#### Given data ####

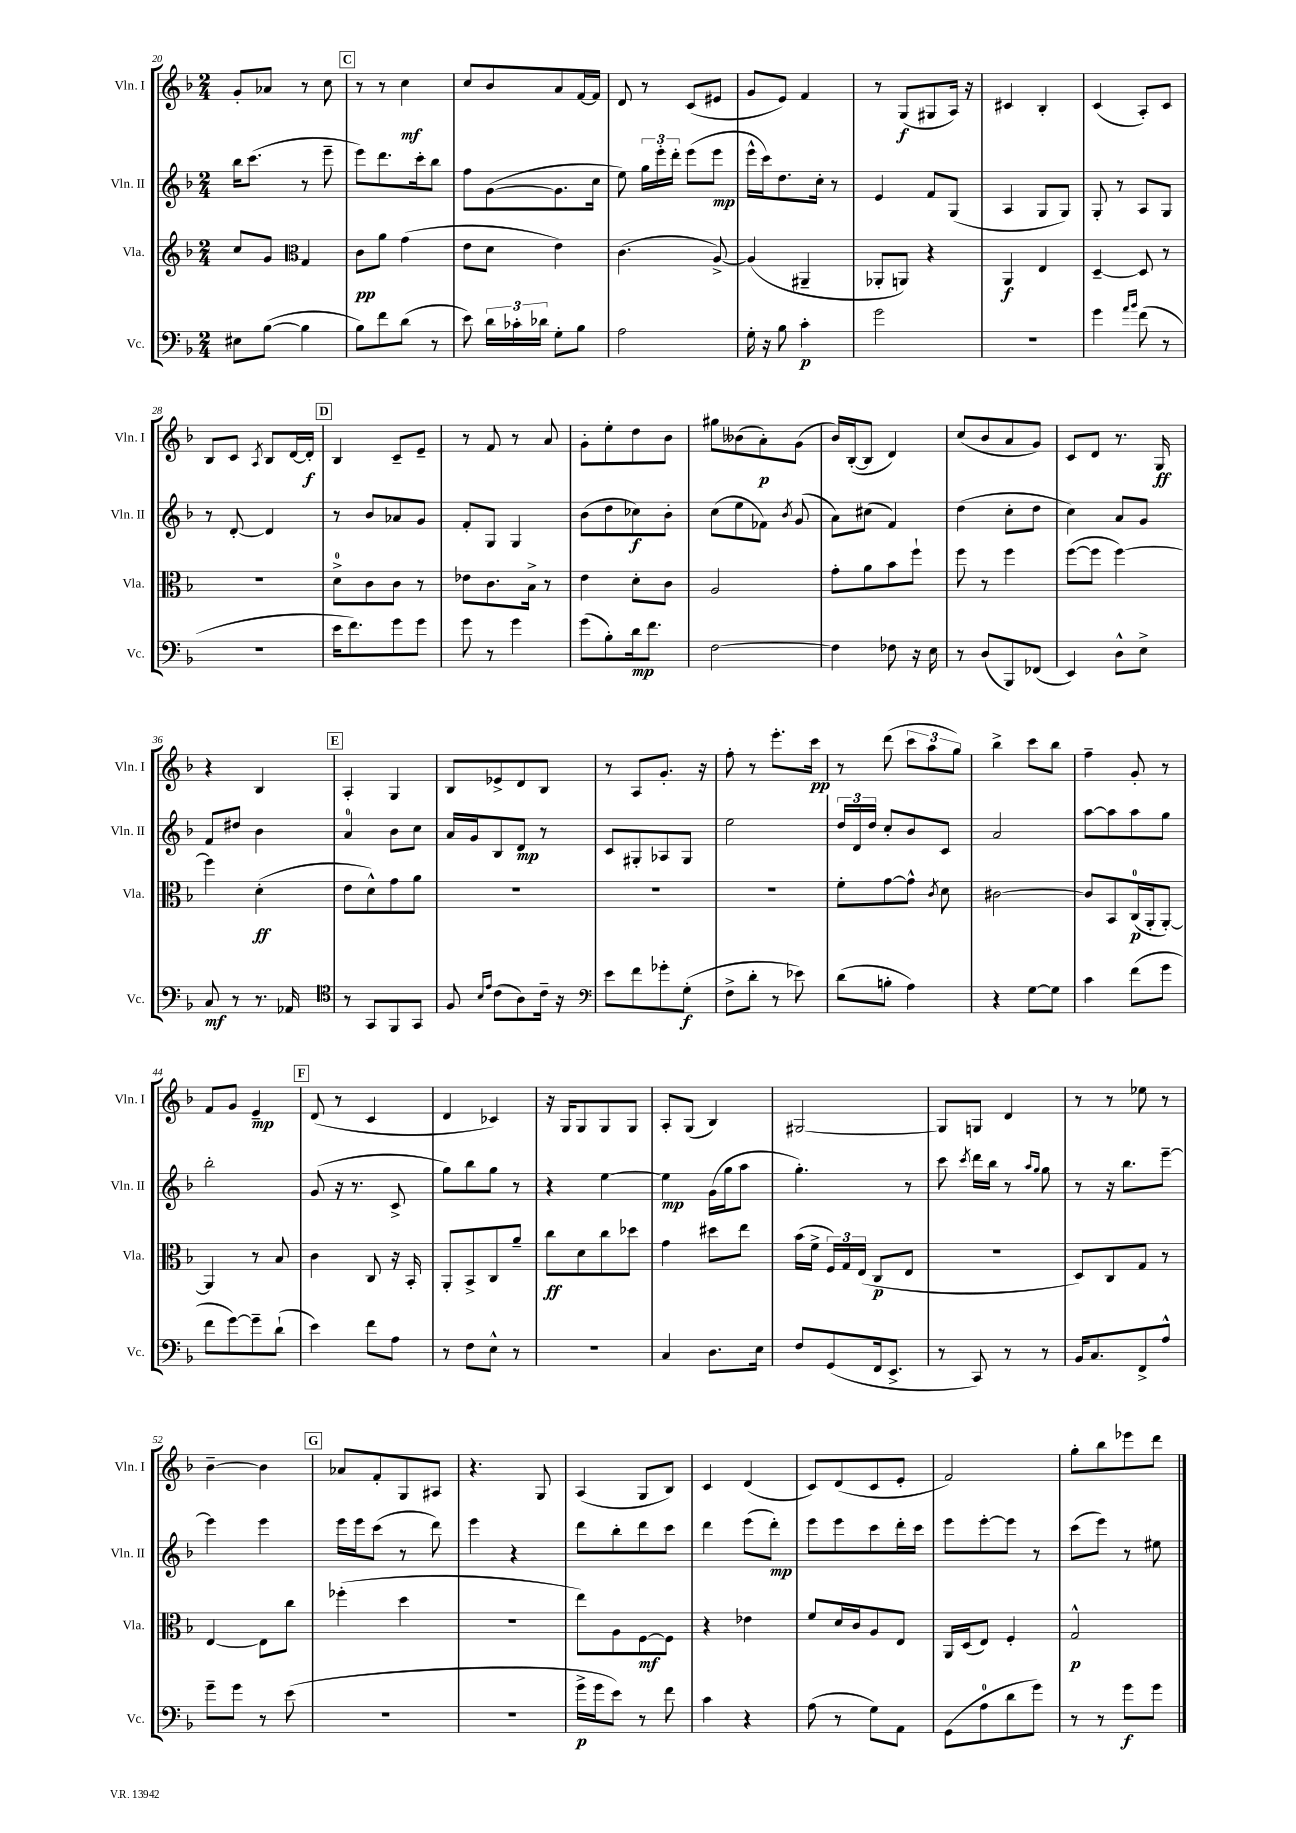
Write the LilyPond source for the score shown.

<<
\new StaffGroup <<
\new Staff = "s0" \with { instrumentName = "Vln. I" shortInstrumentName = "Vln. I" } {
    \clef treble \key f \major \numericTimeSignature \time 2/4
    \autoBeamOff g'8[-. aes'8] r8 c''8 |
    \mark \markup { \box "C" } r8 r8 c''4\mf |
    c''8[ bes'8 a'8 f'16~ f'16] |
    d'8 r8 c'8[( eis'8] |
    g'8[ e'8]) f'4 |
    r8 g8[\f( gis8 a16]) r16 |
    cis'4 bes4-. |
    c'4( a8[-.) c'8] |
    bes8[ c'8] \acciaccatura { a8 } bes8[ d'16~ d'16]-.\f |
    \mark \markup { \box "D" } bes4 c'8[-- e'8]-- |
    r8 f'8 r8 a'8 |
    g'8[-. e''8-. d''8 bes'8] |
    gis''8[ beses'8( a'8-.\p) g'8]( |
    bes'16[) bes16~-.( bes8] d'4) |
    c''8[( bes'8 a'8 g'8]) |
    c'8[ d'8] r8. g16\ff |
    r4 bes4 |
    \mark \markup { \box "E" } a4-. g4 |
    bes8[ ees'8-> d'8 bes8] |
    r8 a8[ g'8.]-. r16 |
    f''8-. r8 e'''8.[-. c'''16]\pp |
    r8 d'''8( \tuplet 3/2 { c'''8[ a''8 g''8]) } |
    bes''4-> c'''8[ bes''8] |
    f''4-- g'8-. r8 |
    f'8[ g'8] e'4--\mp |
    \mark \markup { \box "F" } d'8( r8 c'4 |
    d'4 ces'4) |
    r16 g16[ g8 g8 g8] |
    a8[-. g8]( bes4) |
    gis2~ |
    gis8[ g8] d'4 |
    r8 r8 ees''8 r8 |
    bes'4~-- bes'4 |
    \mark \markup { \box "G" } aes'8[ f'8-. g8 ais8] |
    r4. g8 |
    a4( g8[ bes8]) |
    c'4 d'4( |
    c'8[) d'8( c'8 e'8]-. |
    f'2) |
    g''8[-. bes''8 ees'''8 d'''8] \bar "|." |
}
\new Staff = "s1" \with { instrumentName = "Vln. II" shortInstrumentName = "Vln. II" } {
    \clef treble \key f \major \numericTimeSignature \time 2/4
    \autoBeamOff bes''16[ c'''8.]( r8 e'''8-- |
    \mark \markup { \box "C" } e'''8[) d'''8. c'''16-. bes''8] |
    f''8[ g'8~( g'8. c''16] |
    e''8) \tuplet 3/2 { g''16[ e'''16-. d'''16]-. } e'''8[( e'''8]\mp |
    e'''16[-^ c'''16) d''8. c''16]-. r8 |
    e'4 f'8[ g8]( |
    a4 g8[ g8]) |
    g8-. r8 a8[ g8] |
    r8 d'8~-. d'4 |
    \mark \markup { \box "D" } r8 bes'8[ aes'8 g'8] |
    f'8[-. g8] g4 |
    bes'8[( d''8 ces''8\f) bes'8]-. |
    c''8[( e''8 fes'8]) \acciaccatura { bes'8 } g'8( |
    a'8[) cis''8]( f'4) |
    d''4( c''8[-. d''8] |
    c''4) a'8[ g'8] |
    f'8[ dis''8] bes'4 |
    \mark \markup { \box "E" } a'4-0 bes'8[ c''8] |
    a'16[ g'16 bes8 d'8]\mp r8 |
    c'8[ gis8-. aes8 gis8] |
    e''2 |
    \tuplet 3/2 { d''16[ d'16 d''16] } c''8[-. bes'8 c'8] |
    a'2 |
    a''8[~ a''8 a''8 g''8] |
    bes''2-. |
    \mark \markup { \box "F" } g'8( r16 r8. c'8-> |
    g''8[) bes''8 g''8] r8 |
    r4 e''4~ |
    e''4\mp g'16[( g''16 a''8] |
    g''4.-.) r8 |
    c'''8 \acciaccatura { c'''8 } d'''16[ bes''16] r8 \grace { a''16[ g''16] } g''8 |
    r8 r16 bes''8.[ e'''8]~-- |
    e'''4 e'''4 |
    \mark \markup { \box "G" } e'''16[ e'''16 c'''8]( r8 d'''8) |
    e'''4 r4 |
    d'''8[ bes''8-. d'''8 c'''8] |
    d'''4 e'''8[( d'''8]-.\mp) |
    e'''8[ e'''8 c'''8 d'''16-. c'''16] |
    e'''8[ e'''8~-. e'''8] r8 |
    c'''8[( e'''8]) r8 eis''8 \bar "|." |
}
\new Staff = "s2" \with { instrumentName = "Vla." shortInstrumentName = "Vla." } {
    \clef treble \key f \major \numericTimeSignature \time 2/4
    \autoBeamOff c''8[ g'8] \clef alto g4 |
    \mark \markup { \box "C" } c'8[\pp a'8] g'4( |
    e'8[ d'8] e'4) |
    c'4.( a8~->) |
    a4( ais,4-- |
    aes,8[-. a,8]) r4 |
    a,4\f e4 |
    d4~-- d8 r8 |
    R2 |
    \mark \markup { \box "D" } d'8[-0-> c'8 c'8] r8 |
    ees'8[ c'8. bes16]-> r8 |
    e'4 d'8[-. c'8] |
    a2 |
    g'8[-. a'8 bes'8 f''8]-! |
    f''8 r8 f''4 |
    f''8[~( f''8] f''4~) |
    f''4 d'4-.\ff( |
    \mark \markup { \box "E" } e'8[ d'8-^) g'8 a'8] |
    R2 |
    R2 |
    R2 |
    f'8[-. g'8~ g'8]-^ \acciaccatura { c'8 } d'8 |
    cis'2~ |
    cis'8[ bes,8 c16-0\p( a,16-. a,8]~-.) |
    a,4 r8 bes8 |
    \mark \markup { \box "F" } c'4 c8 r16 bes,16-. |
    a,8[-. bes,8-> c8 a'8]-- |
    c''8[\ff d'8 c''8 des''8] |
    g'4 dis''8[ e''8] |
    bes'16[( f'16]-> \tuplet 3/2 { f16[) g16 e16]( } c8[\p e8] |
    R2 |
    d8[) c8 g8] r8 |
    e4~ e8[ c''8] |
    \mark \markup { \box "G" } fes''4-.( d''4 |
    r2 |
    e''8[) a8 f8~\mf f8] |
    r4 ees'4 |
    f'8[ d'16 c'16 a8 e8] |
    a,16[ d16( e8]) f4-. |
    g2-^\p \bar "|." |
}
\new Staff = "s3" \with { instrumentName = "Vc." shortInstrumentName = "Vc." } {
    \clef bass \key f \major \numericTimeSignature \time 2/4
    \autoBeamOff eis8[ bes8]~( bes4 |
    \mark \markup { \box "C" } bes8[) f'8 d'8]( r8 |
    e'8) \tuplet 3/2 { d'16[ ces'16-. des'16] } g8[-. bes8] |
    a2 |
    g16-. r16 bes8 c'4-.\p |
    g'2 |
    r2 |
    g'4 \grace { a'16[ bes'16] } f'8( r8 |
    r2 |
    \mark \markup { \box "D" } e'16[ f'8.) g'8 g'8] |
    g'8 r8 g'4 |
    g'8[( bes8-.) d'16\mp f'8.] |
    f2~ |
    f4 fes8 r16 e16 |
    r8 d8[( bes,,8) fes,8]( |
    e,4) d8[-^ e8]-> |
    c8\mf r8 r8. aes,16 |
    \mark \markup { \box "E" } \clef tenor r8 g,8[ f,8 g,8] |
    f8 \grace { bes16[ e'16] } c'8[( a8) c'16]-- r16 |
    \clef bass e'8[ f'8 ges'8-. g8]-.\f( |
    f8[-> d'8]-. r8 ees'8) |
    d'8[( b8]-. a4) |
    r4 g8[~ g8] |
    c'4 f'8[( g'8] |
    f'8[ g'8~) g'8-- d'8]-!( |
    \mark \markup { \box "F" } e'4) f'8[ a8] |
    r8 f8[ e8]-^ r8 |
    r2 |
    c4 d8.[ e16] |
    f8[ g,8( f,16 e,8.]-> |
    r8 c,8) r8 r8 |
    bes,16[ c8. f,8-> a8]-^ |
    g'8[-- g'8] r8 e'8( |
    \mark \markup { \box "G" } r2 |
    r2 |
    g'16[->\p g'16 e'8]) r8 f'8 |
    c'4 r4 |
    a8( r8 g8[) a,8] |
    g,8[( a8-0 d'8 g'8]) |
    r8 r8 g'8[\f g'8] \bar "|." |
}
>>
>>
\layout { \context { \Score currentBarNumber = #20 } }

####
#### Given data ####

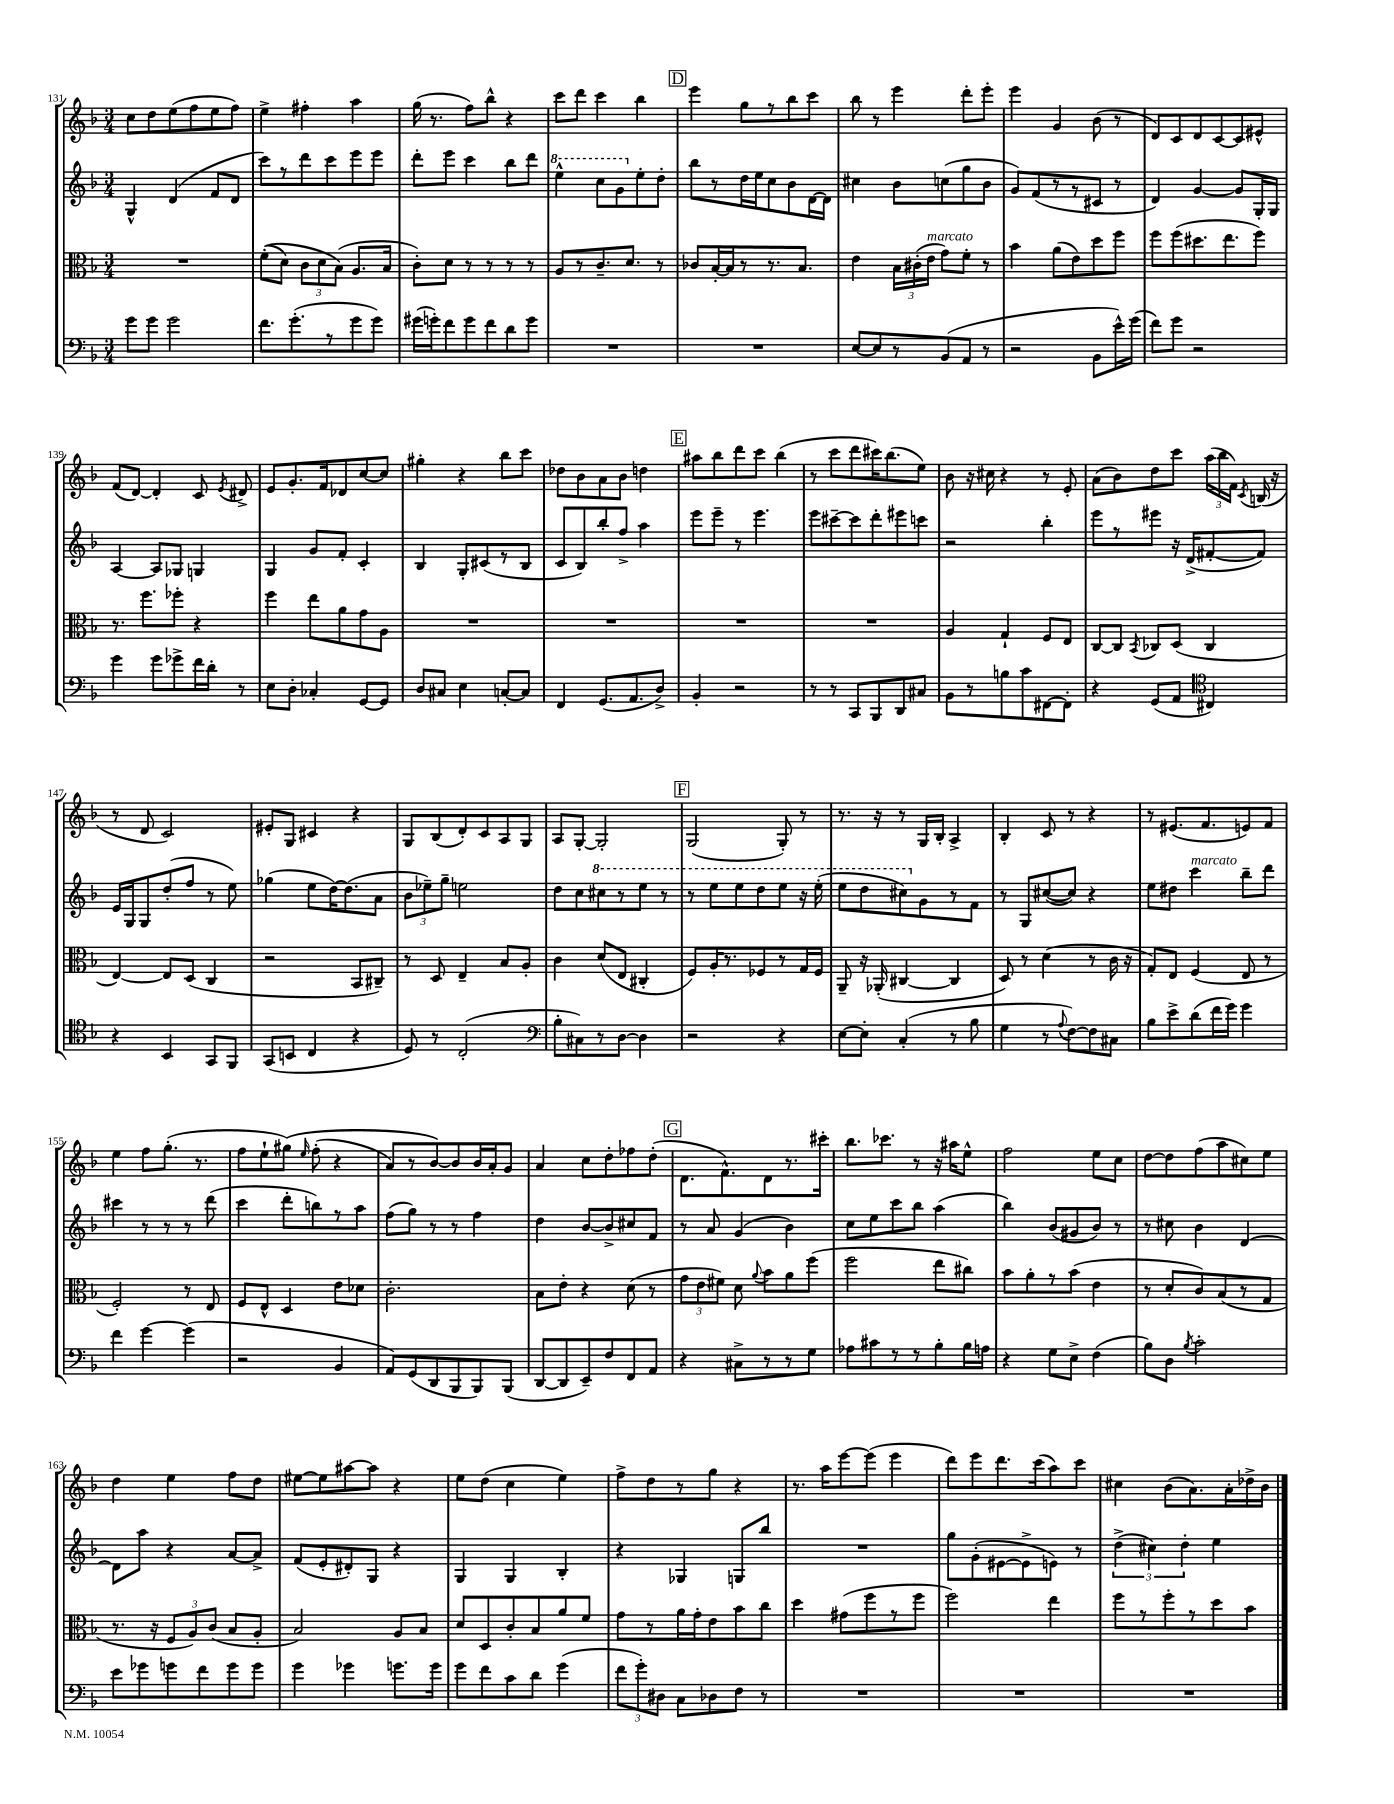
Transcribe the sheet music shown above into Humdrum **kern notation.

####

**Short exercise:** Can you rewrite everything from the line containing "Write the LilyPond" down to the line containing "d'8 r8 c'8[( eis'8] |" in the first entry, swapping "score" for "music" and keeping every other character the same?

**Exercise result:**
Write the LilyPond source for the music shown.

<<
\new StaffGroup <<
\new Staff = "s0" \with { instrumentName = "Vln. I" shortInstrumentName = "Vln. I" } {
    \clef treble \key f \major \numericTimeSignature \time 2/4
    \autoBeamOff g'8[-. aes'8] r8 c''8 |
    \mark \markup { \box "C" } r8 r8 c''4\mf |
    c''8[ bes'8 a'8 f'16~ f'16] |
    d'8 r8 c'8[( eis'8] |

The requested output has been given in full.